→ **Source material**
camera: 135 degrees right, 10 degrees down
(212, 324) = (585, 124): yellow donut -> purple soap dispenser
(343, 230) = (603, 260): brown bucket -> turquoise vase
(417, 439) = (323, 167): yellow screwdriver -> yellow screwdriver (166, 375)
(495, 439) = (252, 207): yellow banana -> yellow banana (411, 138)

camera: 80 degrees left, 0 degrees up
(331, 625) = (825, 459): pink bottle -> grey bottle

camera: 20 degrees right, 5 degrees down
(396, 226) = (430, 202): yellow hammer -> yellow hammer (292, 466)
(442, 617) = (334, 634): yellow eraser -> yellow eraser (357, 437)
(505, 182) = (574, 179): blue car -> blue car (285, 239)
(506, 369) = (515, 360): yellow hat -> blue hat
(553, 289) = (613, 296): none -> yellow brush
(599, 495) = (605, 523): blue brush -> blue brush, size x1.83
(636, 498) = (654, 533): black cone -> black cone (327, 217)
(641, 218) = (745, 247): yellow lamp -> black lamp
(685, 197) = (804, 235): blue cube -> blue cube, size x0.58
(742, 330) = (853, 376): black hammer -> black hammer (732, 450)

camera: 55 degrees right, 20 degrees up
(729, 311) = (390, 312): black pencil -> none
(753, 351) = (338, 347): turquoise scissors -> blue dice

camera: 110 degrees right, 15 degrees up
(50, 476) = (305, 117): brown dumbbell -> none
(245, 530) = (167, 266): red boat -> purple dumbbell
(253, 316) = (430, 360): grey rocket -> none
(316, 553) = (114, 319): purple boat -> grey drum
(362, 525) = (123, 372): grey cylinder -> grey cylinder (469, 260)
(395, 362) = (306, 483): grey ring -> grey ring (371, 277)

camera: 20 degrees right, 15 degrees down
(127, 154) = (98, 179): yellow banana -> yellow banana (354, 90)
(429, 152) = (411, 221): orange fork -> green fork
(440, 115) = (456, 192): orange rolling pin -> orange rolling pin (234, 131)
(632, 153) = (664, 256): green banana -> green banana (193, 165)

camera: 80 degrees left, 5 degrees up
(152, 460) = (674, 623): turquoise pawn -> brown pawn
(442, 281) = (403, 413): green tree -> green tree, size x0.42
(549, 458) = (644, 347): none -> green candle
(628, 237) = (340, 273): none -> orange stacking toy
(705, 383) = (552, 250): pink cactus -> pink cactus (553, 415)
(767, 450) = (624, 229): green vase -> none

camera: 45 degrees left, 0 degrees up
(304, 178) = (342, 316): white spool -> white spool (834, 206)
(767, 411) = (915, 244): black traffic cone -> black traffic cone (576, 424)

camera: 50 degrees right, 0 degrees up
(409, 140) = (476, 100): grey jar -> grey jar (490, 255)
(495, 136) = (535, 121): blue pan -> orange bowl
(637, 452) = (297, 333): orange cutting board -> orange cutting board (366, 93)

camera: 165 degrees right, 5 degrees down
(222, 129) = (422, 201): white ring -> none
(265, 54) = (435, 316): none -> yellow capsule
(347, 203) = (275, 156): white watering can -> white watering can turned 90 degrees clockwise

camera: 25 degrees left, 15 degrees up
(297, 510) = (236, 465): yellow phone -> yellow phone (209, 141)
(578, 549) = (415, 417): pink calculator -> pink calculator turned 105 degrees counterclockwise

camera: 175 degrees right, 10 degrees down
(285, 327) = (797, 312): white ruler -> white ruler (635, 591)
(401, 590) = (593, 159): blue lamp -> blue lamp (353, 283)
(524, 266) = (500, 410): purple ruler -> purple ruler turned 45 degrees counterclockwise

→ **What you will do**
For the word "counterclockwise", please count the lines in the data where it appears and respond with the number only.

→ **Expected answer**
2